### WHAT TO WORK ON:
Copy the data exactly from the line that contains "LCD pin SCL: none -> GP9" through the line that contains "BARO pin SDA: SDA -> MI", keeping both end lines and leaving out everything else.

### MATERIAL FOR THIS TASK:
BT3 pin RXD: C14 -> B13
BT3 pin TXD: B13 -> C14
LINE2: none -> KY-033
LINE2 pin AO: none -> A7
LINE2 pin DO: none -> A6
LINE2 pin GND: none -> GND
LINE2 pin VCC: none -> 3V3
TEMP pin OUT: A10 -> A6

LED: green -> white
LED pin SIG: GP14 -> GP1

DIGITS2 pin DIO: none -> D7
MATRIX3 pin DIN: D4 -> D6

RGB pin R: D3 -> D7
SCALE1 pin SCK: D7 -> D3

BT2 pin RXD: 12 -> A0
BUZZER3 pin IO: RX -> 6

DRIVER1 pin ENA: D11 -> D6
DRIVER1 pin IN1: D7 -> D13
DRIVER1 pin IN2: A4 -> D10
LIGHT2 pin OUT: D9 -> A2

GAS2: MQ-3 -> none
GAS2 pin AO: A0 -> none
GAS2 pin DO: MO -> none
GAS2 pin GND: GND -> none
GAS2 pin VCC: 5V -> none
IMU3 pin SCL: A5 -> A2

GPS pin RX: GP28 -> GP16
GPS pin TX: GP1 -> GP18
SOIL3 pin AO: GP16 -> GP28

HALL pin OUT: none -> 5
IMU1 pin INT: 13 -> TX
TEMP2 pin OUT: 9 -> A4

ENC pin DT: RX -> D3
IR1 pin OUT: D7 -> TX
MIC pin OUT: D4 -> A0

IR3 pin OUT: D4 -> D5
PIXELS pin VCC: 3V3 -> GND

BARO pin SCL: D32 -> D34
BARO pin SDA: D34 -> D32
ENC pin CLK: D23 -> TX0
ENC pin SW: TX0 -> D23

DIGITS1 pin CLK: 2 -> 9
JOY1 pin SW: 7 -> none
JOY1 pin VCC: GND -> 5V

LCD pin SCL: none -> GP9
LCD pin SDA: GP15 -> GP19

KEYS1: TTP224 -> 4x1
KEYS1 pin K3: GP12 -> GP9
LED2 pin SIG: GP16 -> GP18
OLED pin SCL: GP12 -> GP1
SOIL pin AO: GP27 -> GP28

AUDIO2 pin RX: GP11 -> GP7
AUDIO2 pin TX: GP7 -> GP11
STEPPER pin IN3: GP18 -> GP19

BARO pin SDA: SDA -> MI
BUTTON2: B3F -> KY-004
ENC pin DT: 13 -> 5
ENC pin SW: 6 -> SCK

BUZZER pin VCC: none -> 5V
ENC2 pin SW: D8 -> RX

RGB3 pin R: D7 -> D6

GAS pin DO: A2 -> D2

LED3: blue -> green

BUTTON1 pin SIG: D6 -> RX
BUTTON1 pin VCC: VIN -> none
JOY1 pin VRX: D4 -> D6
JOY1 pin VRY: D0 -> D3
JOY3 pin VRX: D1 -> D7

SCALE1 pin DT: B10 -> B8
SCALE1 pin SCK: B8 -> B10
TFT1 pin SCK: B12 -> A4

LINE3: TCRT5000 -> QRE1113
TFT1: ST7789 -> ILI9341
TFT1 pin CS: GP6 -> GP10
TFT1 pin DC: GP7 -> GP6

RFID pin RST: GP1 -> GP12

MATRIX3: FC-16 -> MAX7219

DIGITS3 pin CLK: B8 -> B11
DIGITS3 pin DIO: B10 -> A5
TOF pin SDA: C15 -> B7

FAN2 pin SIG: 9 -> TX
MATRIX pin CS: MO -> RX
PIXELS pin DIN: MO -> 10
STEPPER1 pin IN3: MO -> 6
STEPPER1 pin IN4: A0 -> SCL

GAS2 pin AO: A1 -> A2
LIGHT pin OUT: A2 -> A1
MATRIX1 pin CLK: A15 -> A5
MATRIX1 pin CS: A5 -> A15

### RESPONSE FOR THIS EXERCISE:
LCD pin SCL: none -> GP9
LCD pin SDA: GP15 -> GP19

KEYS1: TTP224 -> 4x1
KEYS1 pin K3: GP12 -> GP9
LED2 pin SIG: GP16 -> GP18
OLED pin SCL: GP12 -> GP1
SOIL pin AO: GP27 -> GP28

AUDIO2 pin RX: GP11 -> GP7
AUDIO2 pin TX: GP7 -> GP11
STEPPER pin IN3: GP18 -> GP19

BARO pin SDA: SDA -> MI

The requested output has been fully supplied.